__EXERCISE INSTRUCTIONS__.
Repeat these records exactly, pictures excluded.

__GIVEN RECORDS__.
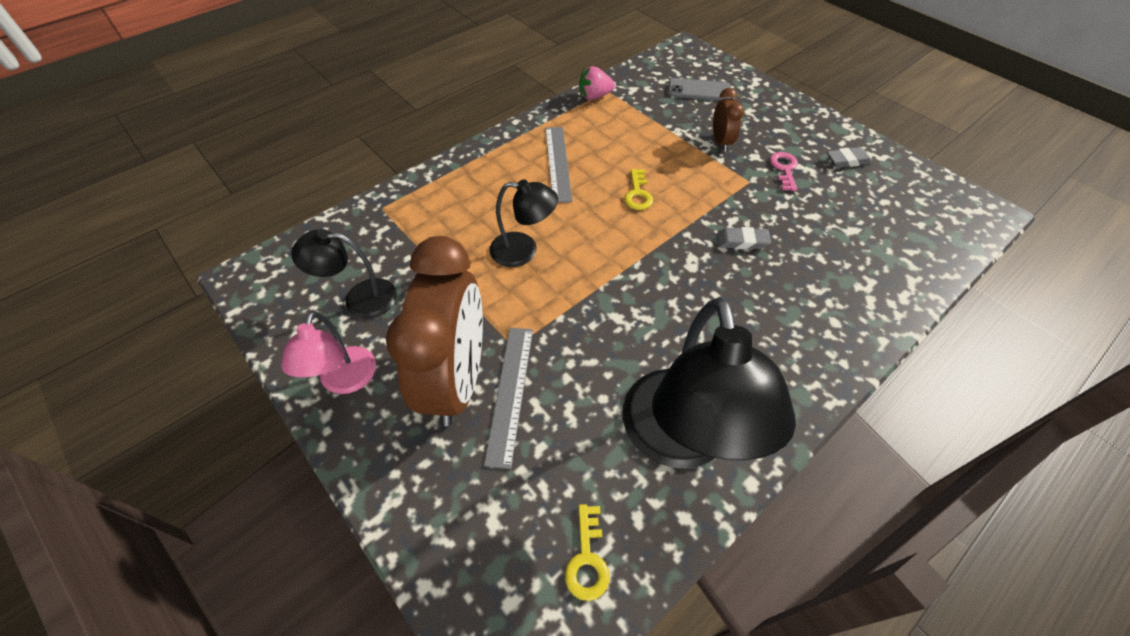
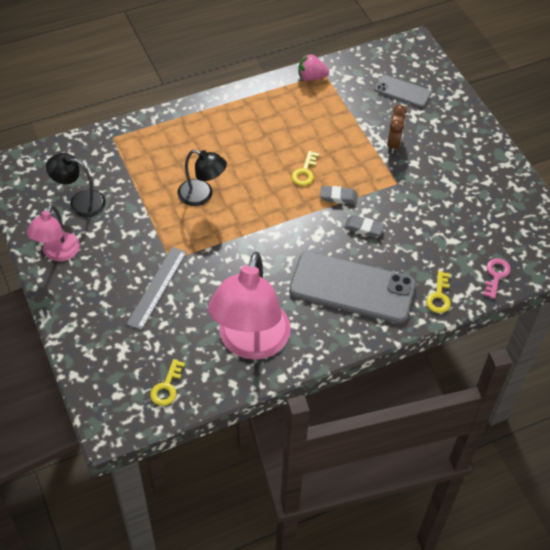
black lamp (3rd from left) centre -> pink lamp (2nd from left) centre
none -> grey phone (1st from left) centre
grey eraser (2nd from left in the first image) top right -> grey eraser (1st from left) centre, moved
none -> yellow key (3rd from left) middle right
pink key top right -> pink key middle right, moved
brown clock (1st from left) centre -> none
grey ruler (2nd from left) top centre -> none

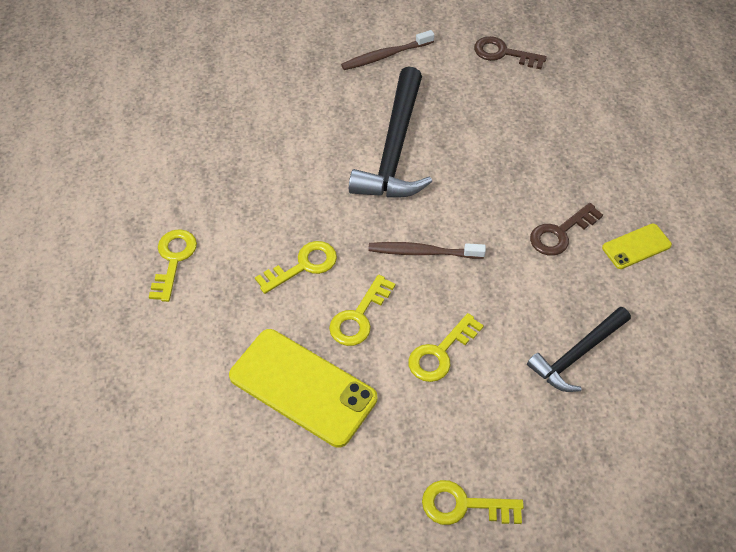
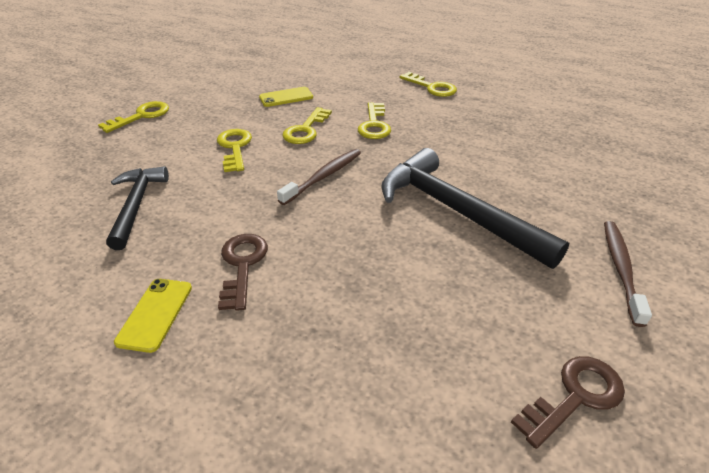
yellow phone (1st from left in the first image) bottom centre -> yellow phone (2nd from left) top centre, x0.51
yellow key (3rd from left) centre -> yellow key (3rd from left) top centre, 135 degrees counterclockwise

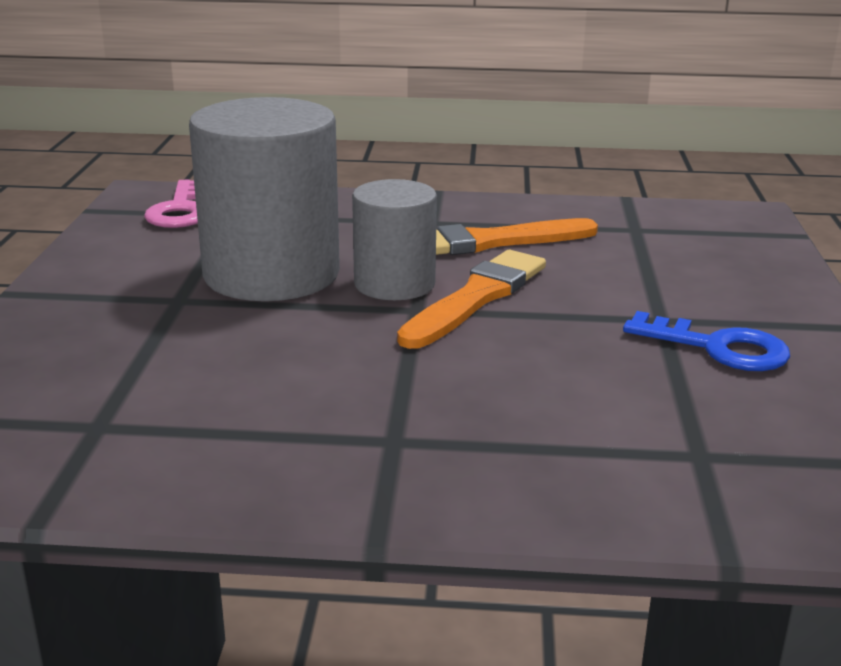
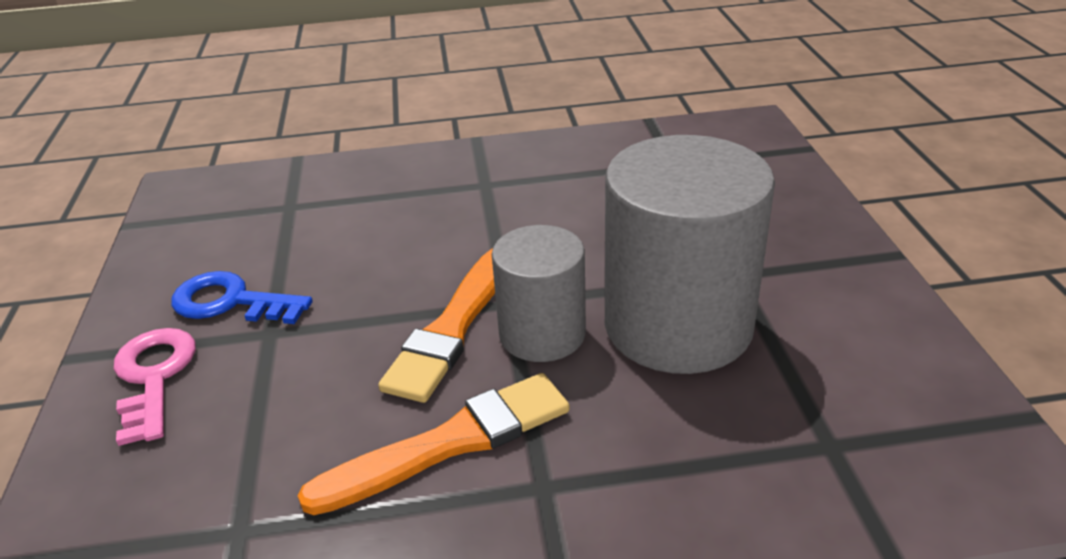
pink key top left -> pink key bottom left, moved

__ANSWER TO THIS EXERCISE__.
black lamp (3rd from left) centre -> pink lamp (2nd from left) centre
none -> grey phone (1st from left) centre
grey eraser (2nd from left in the first image) top right -> grey eraser (1st from left) centre, moved
none -> yellow key (3rd from left) middle right
pink key top right -> pink key middle right, moved
brown clock (1st from left) centre -> none
grey ruler (2nd from left) top centre -> none

yellow phone (1st from left in the first image) bottom centre -> yellow phone (2nd from left) top centre, x0.51
yellow key (3rd from left) centre -> yellow key (3rd from left) top centre, 135 degrees counterclockwise

pink key top left -> pink key bottom left, moved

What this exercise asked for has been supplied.